• Problem details: Locate the line containing "green brick E10" in the data below. Reproduce it and every following line up to the end, exactly as given.
Input for this task section start
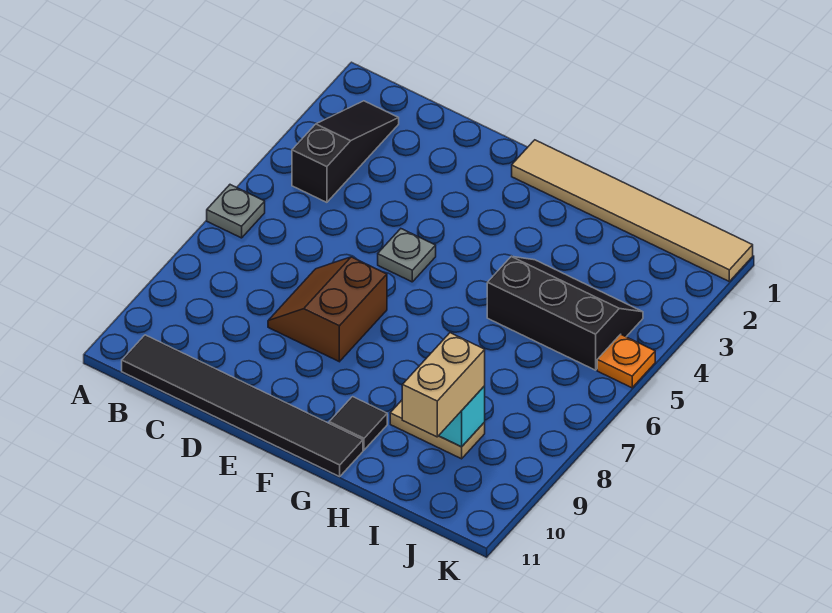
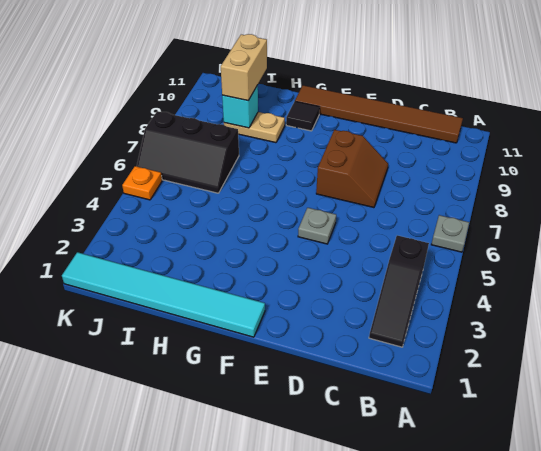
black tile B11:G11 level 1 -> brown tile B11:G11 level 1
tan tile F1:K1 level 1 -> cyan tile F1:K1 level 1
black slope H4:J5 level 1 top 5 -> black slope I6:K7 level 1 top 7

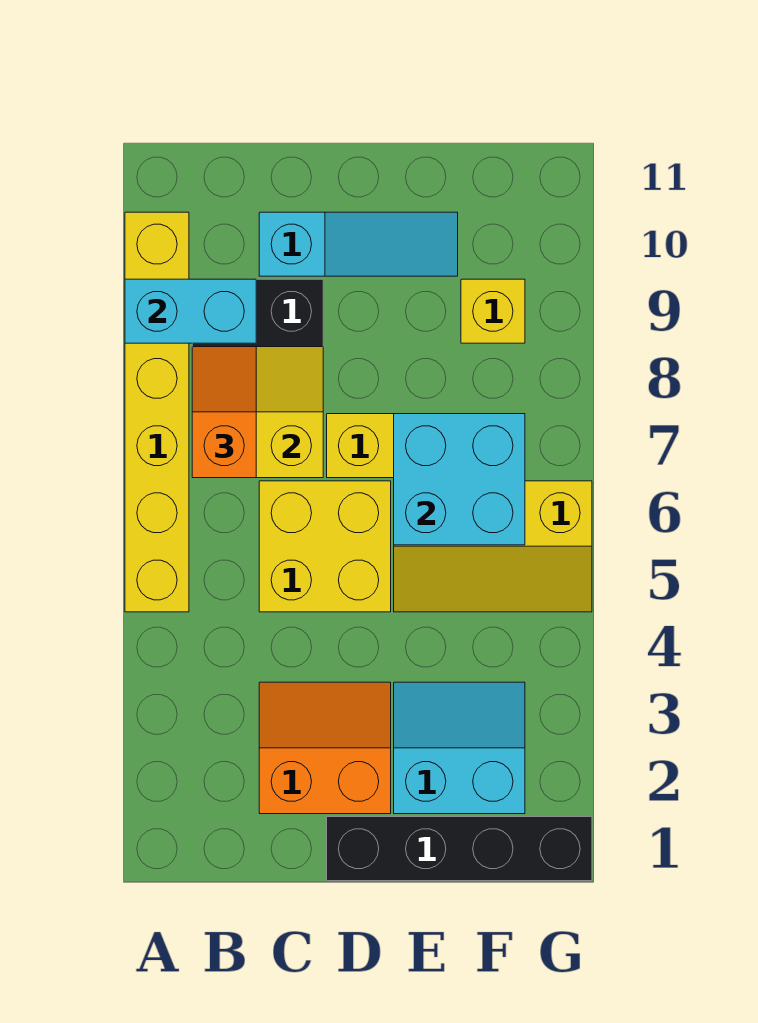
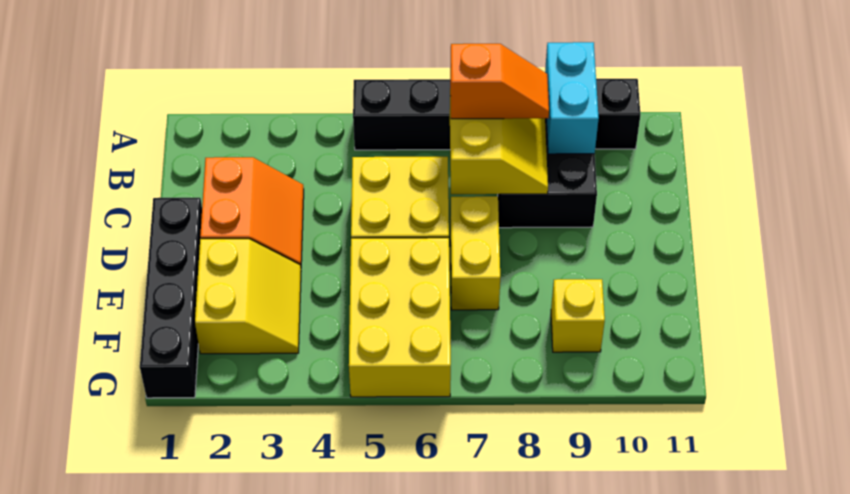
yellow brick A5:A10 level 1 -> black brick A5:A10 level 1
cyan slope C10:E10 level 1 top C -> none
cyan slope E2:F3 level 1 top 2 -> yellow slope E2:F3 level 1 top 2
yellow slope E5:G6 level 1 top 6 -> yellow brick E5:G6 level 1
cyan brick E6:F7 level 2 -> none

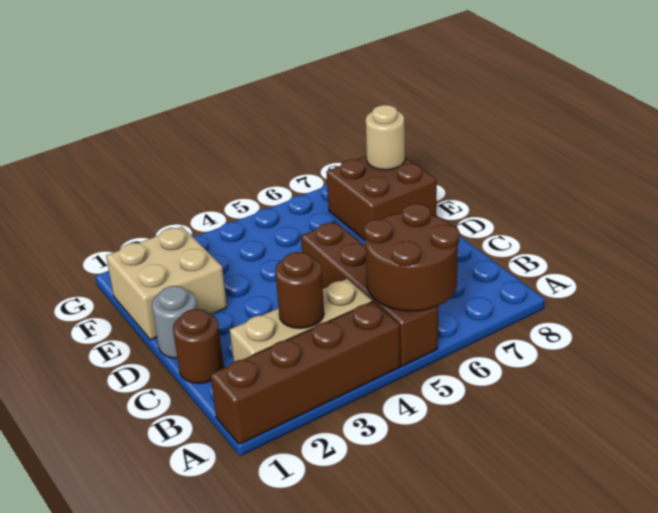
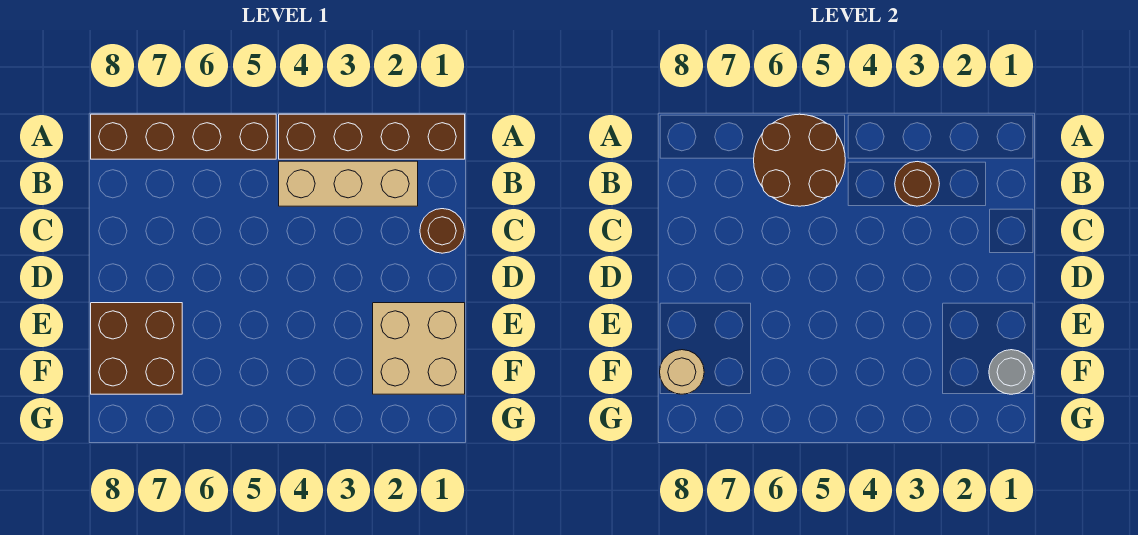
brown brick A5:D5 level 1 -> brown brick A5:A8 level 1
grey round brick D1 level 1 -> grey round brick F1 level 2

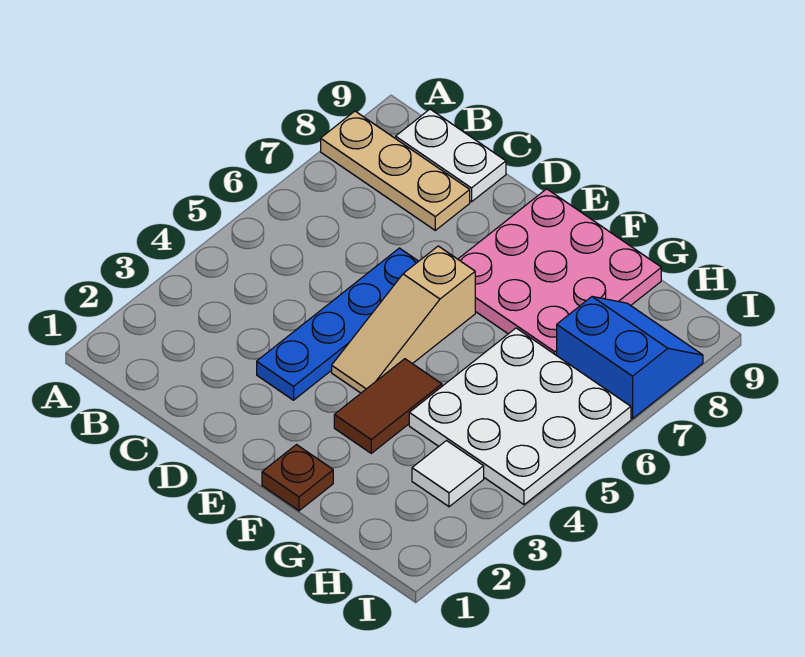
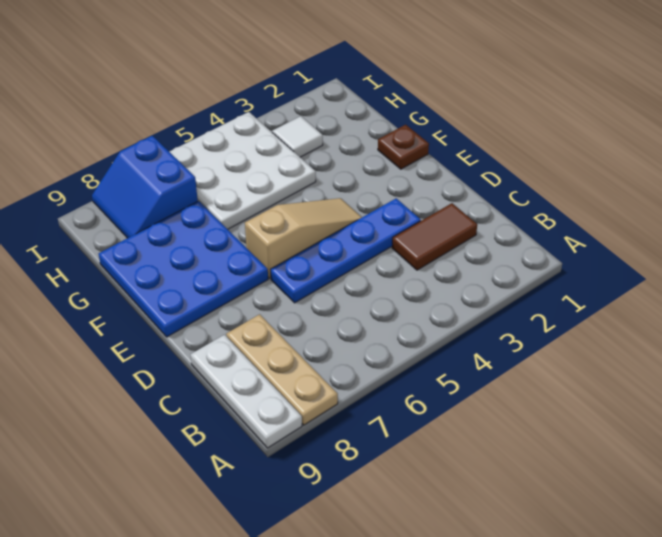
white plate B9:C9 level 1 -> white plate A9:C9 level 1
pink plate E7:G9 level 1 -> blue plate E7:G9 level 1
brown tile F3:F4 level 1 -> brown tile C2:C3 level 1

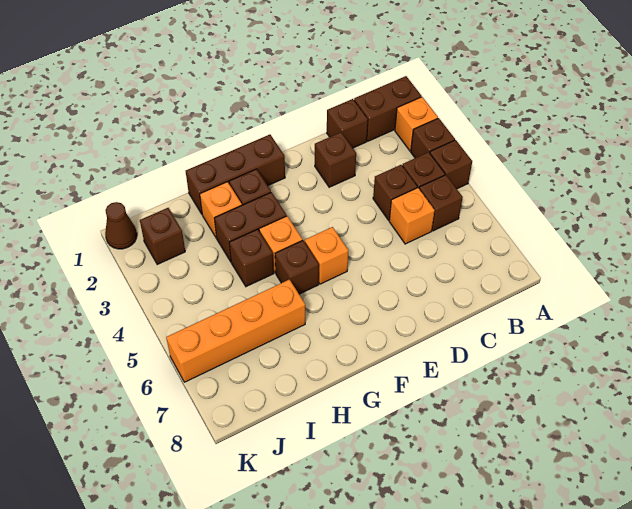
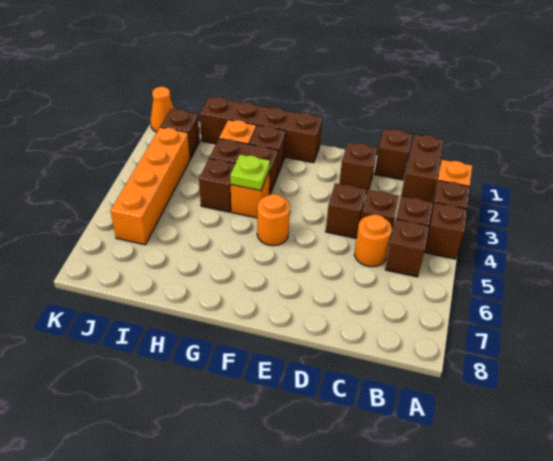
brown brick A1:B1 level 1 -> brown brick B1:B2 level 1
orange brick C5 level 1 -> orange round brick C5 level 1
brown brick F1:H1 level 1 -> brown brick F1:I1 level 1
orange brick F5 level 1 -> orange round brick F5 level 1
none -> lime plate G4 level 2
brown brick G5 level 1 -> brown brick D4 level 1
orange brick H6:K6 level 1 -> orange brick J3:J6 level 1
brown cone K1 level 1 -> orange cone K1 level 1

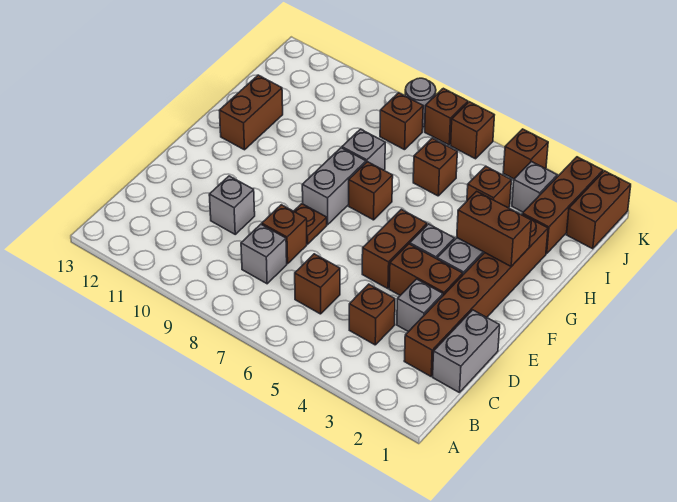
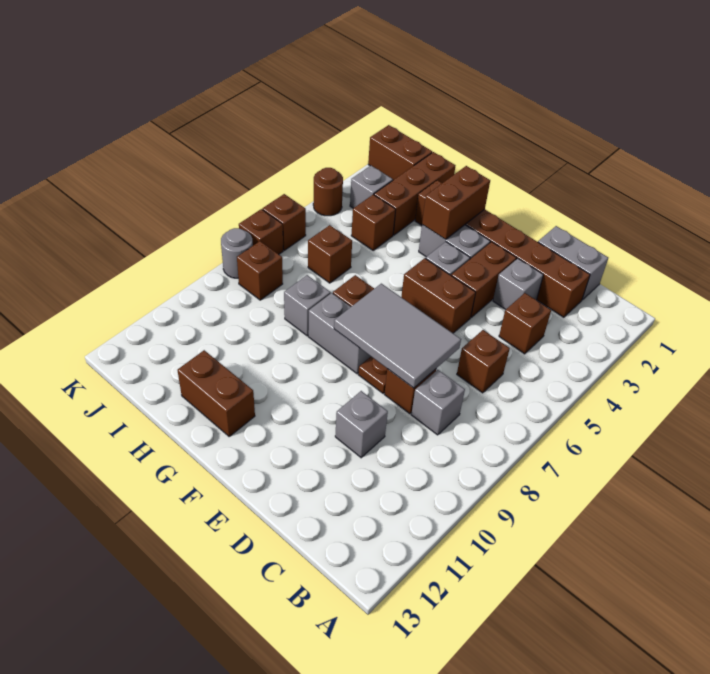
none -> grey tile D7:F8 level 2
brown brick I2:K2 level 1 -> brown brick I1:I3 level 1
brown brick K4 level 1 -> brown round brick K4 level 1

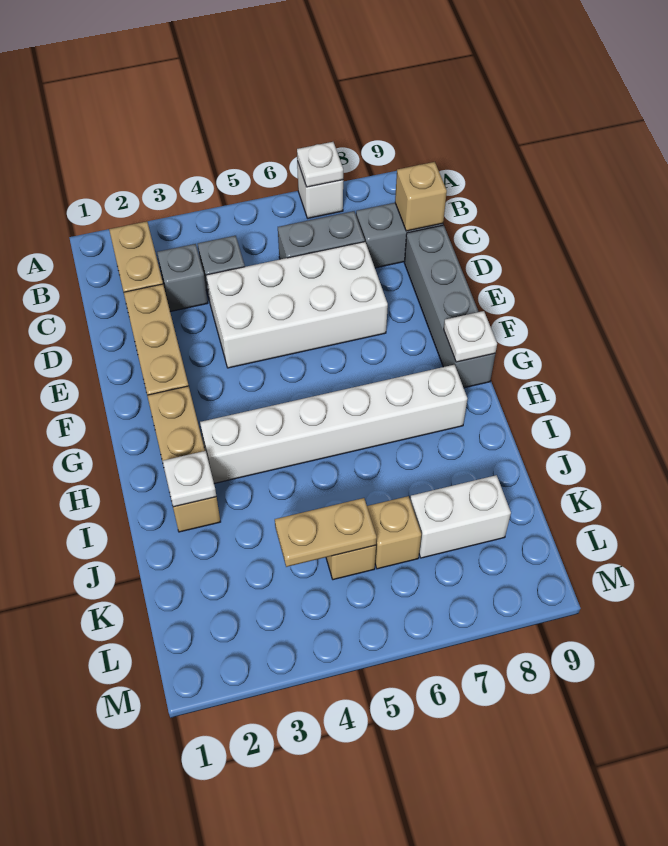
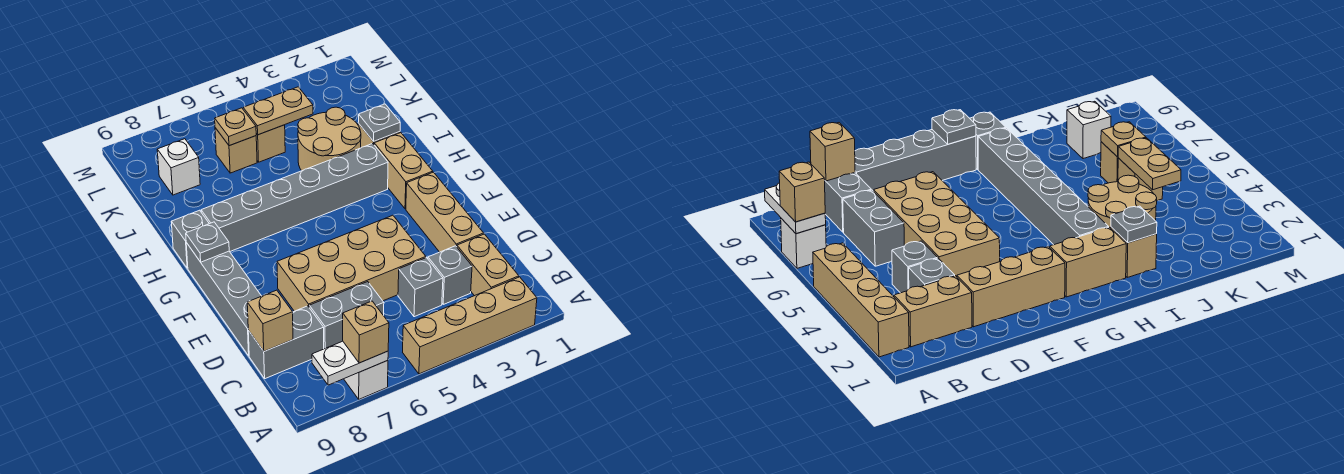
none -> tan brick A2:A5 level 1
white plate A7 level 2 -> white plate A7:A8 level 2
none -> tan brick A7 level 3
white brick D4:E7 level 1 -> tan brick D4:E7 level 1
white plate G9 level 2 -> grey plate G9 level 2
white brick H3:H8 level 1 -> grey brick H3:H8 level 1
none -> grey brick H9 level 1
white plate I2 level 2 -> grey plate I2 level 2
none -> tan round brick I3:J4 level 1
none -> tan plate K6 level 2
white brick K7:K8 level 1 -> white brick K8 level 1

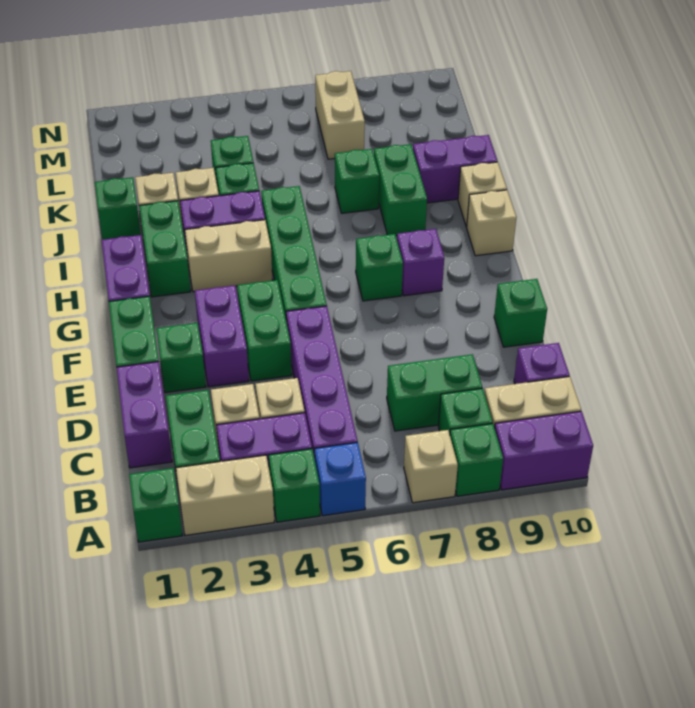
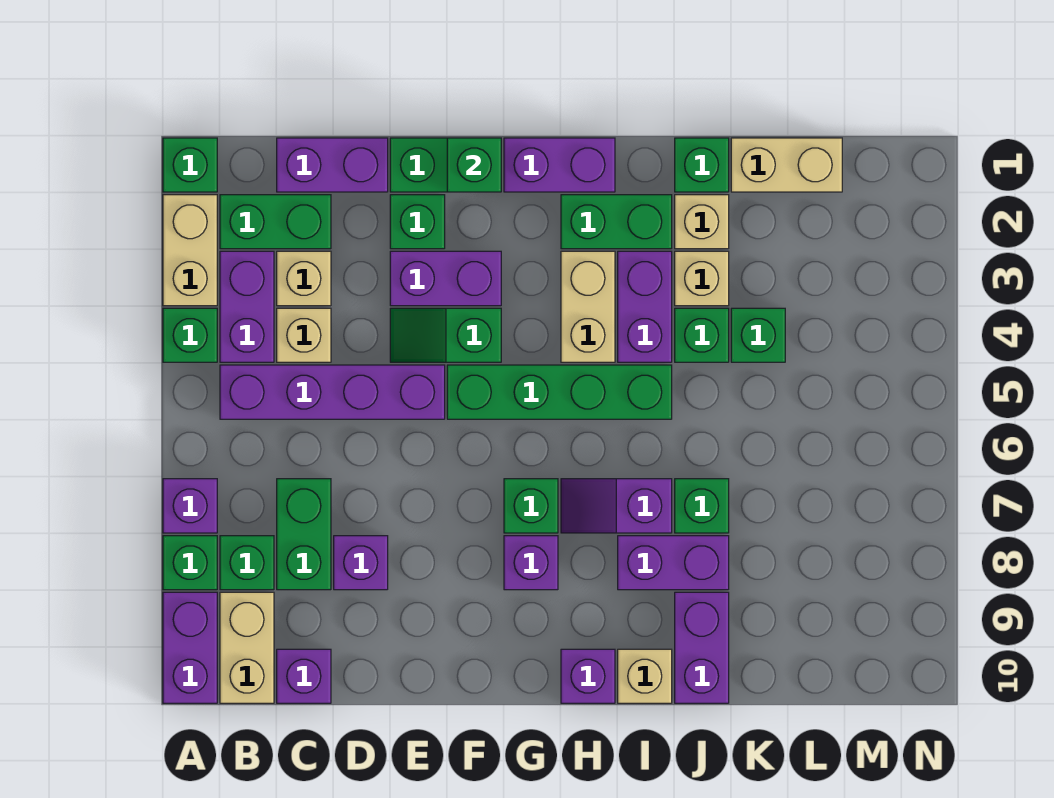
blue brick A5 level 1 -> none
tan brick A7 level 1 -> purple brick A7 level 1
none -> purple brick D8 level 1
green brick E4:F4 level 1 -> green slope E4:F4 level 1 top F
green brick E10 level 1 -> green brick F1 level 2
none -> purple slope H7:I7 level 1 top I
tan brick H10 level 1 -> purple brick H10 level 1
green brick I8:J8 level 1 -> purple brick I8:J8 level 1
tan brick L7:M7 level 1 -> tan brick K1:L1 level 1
Input for this task section end
• Answer area:
green brick E10 level 1 -> green brick F1 level 2
none -> purple slope H7:I7 level 1 top I
tan brick H10 level 1 -> purple brick H10 level 1
green brick I8:J8 level 1 -> purple brick I8:J8 level 1
tan brick L7:M7 level 1 -> tan brick K1:L1 level 1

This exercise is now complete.